Assignment: All the data should be transcribed exactly, with every line kept.

Entries taken from a collection:
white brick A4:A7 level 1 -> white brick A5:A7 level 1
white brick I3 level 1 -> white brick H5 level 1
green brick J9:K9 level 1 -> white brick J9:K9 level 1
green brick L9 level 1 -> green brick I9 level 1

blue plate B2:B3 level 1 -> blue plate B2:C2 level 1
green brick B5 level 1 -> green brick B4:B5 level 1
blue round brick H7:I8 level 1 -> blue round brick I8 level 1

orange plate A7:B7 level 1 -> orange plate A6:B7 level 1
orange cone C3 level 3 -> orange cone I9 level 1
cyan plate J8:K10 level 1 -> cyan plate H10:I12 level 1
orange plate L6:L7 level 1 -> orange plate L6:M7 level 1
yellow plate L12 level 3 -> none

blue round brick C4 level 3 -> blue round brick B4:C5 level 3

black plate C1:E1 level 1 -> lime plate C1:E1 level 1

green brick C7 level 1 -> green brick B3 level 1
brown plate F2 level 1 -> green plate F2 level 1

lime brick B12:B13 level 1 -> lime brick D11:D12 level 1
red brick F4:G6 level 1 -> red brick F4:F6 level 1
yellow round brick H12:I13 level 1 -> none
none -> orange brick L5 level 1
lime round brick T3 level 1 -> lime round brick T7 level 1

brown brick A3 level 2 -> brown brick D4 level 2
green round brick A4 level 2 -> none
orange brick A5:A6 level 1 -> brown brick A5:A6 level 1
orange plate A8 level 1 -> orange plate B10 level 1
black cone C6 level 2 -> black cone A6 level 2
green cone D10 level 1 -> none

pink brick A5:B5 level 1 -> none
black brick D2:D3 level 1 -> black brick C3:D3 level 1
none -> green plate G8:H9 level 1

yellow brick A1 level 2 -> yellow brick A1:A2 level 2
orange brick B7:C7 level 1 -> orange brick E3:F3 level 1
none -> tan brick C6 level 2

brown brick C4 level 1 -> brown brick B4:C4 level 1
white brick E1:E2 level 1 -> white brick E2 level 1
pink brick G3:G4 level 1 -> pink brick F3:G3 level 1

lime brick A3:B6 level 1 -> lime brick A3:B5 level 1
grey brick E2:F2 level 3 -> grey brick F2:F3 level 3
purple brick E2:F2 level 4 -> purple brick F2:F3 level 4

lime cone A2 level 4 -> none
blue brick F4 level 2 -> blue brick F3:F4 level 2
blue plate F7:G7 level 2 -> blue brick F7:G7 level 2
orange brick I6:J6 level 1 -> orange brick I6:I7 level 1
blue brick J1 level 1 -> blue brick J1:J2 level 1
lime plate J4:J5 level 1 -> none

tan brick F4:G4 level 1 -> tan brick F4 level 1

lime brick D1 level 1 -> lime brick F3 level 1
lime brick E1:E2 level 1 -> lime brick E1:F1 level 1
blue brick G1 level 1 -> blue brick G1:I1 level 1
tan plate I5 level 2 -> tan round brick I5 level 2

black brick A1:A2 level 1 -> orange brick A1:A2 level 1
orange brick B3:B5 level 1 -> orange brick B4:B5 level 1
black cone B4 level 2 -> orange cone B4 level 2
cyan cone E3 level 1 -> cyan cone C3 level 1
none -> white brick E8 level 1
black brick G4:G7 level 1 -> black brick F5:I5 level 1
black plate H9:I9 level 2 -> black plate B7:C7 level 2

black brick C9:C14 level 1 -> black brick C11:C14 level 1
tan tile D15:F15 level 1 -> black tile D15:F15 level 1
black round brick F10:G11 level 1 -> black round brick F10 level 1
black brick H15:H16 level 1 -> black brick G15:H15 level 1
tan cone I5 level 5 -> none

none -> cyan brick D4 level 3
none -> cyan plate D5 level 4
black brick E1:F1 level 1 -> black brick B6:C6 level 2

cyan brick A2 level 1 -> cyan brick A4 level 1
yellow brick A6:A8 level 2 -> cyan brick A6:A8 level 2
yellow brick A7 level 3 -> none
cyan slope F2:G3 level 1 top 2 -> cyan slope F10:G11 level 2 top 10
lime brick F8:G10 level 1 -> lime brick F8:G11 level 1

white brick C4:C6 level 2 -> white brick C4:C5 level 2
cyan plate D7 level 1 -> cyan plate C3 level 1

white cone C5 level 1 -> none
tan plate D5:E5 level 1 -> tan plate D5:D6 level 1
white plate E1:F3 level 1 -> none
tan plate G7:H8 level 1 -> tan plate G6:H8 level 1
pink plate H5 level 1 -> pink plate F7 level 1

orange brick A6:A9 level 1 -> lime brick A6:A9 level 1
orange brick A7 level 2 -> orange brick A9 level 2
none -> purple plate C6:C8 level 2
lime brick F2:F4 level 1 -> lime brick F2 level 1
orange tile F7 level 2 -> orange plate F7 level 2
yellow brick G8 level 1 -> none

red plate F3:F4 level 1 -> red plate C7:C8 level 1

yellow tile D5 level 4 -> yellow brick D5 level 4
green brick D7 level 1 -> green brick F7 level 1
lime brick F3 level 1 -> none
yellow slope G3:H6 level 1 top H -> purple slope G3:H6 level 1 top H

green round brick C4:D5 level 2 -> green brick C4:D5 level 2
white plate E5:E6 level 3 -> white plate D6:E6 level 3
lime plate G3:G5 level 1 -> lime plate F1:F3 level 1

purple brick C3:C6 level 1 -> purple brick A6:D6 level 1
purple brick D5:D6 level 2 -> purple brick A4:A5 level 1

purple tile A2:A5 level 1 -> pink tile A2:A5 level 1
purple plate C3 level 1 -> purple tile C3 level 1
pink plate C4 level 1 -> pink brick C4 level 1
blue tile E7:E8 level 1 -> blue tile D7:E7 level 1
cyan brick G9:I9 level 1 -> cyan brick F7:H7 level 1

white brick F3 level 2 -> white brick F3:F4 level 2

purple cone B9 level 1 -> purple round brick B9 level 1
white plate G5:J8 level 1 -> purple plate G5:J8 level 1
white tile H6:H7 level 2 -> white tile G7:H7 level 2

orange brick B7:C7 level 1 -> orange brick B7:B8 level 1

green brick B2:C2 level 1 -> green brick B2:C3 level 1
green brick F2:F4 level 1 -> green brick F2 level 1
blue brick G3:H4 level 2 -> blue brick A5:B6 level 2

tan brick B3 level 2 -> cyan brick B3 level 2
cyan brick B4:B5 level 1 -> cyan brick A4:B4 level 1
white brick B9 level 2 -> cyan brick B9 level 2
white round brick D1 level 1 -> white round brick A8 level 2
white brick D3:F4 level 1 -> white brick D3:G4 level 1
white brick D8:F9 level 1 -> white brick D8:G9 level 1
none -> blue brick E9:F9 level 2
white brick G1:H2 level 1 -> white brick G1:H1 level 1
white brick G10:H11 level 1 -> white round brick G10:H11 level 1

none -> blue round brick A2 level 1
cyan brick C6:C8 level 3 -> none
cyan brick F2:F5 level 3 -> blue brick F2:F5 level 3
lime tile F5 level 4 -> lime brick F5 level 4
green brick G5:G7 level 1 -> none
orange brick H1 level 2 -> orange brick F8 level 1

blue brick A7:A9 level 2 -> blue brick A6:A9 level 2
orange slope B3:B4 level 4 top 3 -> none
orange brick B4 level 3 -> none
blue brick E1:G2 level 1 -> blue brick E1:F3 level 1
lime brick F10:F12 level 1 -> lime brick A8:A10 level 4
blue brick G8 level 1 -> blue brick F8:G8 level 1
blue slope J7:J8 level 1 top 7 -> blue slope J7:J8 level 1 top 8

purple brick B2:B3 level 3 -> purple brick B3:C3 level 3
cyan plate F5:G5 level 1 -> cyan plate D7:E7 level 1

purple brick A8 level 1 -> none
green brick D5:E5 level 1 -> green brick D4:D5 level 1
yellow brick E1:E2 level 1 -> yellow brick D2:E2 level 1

Response area:
white brick A4:A7 level 1 -> white brick A5:A7 level 1
white brick I3 level 1 -> white brick H5 level 1
green brick J9:K9 level 1 -> white brick J9:K9 level 1
green brick L9 level 1 -> green brick I9 level 1

blue plate B2:B3 level 1 -> blue plate B2:C2 level 1
green brick B5 level 1 -> green brick B4:B5 level 1
blue round brick H7:I8 level 1 -> blue round brick I8 level 1

orange plate A7:B7 level 1 -> orange plate A6:B7 level 1
orange cone C3 level 3 -> orange cone I9 level 1
cyan plate J8:K10 level 1 -> cyan plate H10:I12 level 1
orange plate L6:L7 level 1 -> orange plate L6:M7 level 1
yellow plate L12 level 3 -> none

blue round brick C4 level 3 -> blue round brick B4:C5 level 3

black plate C1:E1 level 1 -> lime plate C1:E1 level 1

green brick C7 level 1 -> green brick B3 level 1
brown plate F2 level 1 -> green plate F2 level 1

lime brick B12:B13 level 1 -> lime brick D11:D12 level 1
red brick F4:G6 level 1 -> red brick F4:F6 level 1
yellow round brick H12:I13 level 1 -> none
none -> orange brick L5 level 1
lime round brick T3 level 1 -> lime round brick T7 level 1

brown brick A3 level 2 -> brown brick D4 level 2
green round brick A4 level 2 -> none
orange brick A5:A6 level 1 -> brown brick A5:A6 level 1
orange plate A8 level 1 -> orange plate B10 level 1
black cone C6 level 2 -> black cone A6 level 2
green cone D10 level 1 -> none

pink brick A5:B5 level 1 -> none
black brick D2:D3 level 1 -> black brick C3:D3 level 1
none -> green plate G8:H9 level 1

yellow brick A1 level 2 -> yellow brick A1:A2 level 2
orange brick B7:C7 level 1 -> orange brick E3:F3 level 1
none -> tan brick C6 level 2

brown brick C4 level 1 -> brown brick B4:C4 level 1
white brick E1:E2 level 1 -> white brick E2 level 1
pink brick G3:G4 level 1 -> pink brick F3:G3 level 1

lime brick A3:B6 level 1 -> lime brick A3:B5 level 1
grey brick E2:F2 level 3 -> grey brick F2:F3 level 3
purple brick E2:F2 level 4 -> purple brick F2:F3 level 4

lime cone A2 level 4 -> none
blue brick F4 level 2 -> blue brick F3:F4 level 2
blue plate F7:G7 level 2 -> blue brick F7:G7 level 2
orange brick I6:J6 level 1 -> orange brick I6:I7 level 1
blue brick J1 level 1 -> blue brick J1:J2 level 1
lime plate J4:J5 level 1 -> none

tan brick F4:G4 level 1 -> tan brick F4 level 1

lime brick D1 level 1 -> lime brick F3 level 1
lime brick E1:E2 level 1 -> lime brick E1:F1 level 1
blue brick G1 level 1 -> blue brick G1:I1 level 1
tan plate I5 level 2 -> tan round brick I5 level 2

black brick A1:A2 level 1 -> orange brick A1:A2 level 1
orange brick B3:B5 level 1 -> orange brick B4:B5 level 1
black cone B4 level 2 -> orange cone B4 level 2
cyan cone E3 level 1 -> cyan cone C3 level 1
none -> white brick E8 level 1
black brick G4:G7 level 1 -> black brick F5:I5 level 1
black plate H9:I9 level 2 -> black plate B7:C7 level 2

black brick C9:C14 level 1 -> black brick C11:C14 level 1
tan tile D15:F15 level 1 -> black tile D15:F15 level 1
black round brick F10:G11 level 1 -> black round brick F10 level 1
black brick H15:H16 level 1 -> black brick G15:H15 level 1
tan cone I5 level 5 -> none

none -> cyan brick D4 level 3
none -> cyan plate D5 level 4
black brick E1:F1 level 1 -> black brick B6:C6 level 2

cyan brick A2 level 1 -> cyan brick A4 level 1
yellow brick A6:A8 level 2 -> cyan brick A6:A8 level 2
yellow brick A7 level 3 -> none
cyan slope F2:G3 level 1 top 2 -> cyan slope F10:G11 level 2 top 10
lime brick F8:G10 level 1 -> lime brick F8:G11 level 1

white brick C4:C6 level 2 -> white brick C4:C5 level 2
cyan plate D7 level 1 -> cyan plate C3 level 1

white cone C5 level 1 -> none
tan plate D5:E5 level 1 -> tan plate D5:D6 level 1
white plate E1:F3 level 1 -> none
tan plate G7:H8 level 1 -> tan plate G6:H8 level 1
pink plate H5 level 1 -> pink plate F7 level 1

orange brick A6:A9 level 1 -> lime brick A6:A9 level 1
orange brick A7 level 2 -> orange brick A9 level 2
none -> purple plate C6:C8 level 2
lime brick F2:F4 level 1 -> lime brick F2 level 1
orange tile F7 level 2 -> orange plate F7 level 2
yellow brick G8 level 1 -> none

red plate F3:F4 level 1 -> red plate C7:C8 level 1

yellow tile D5 level 4 -> yellow brick D5 level 4
green brick D7 level 1 -> green brick F7 level 1
lime brick F3 level 1 -> none
yellow slope G3:H6 level 1 top H -> purple slope G3:H6 level 1 top H

green round brick C4:D5 level 2 -> green brick C4:D5 level 2
white plate E5:E6 level 3 -> white plate D6:E6 level 3
lime plate G3:G5 level 1 -> lime plate F1:F3 level 1

purple brick C3:C6 level 1 -> purple brick A6:D6 level 1
purple brick D5:D6 level 2 -> purple brick A4:A5 level 1

purple tile A2:A5 level 1 -> pink tile A2:A5 level 1
purple plate C3 level 1 -> purple tile C3 level 1
pink plate C4 level 1 -> pink brick C4 level 1
blue tile E7:E8 level 1 -> blue tile D7:E7 level 1
cyan brick G9:I9 level 1 -> cyan brick F7:H7 level 1

white brick F3 level 2 -> white brick F3:F4 level 2

purple cone B9 level 1 -> purple round brick B9 level 1
white plate G5:J8 level 1 -> purple plate G5:J8 level 1
white tile H6:H7 level 2 -> white tile G7:H7 level 2

orange brick B7:C7 level 1 -> orange brick B7:B8 level 1

green brick B2:C2 level 1 -> green brick B2:C3 level 1
green brick F2:F4 level 1 -> green brick F2 level 1
blue brick G3:H4 level 2 -> blue brick A5:B6 level 2

tan brick B3 level 2 -> cyan brick B3 level 2
cyan brick B4:B5 level 1 -> cyan brick A4:B4 level 1
white brick B9 level 2 -> cyan brick B9 level 2
white round brick D1 level 1 -> white round brick A8 level 2
white brick D3:F4 level 1 -> white brick D3:G4 level 1
white brick D8:F9 level 1 -> white brick D8:G9 level 1
none -> blue brick E9:F9 level 2
white brick G1:H2 level 1 -> white brick G1:H1 level 1
white brick G10:H11 level 1 -> white round brick G10:H11 level 1

none -> blue round brick A2 level 1
cyan brick C6:C8 level 3 -> none
cyan brick F2:F5 level 3 -> blue brick F2:F5 level 3
lime tile F5 level 4 -> lime brick F5 level 4
green brick G5:G7 level 1 -> none
orange brick H1 level 2 -> orange brick F8 level 1

blue brick A7:A9 level 2 -> blue brick A6:A9 level 2
orange slope B3:B4 level 4 top 3 -> none
orange brick B4 level 3 -> none
blue brick E1:G2 level 1 -> blue brick E1:F3 level 1
lime brick F10:F12 level 1 -> lime brick A8:A10 level 4
blue brick G8 level 1 -> blue brick F8:G8 level 1
blue slope J7:J8 level 1 top 7 -> blue slope J7:J8 level 1 top 8

purple brick B2:B3 level 3 -> purple brick B3:C3 level 3
cyan plate F5:G5 level 1 -> cyan plate D7:E7 level 1

purple brick A8 level 1 -> none
green brick D5:E5 level 1 -> green brick D4:D5 level 1
yellow brick E1:E2 level 1 -> yellow brick D2:E2 level 1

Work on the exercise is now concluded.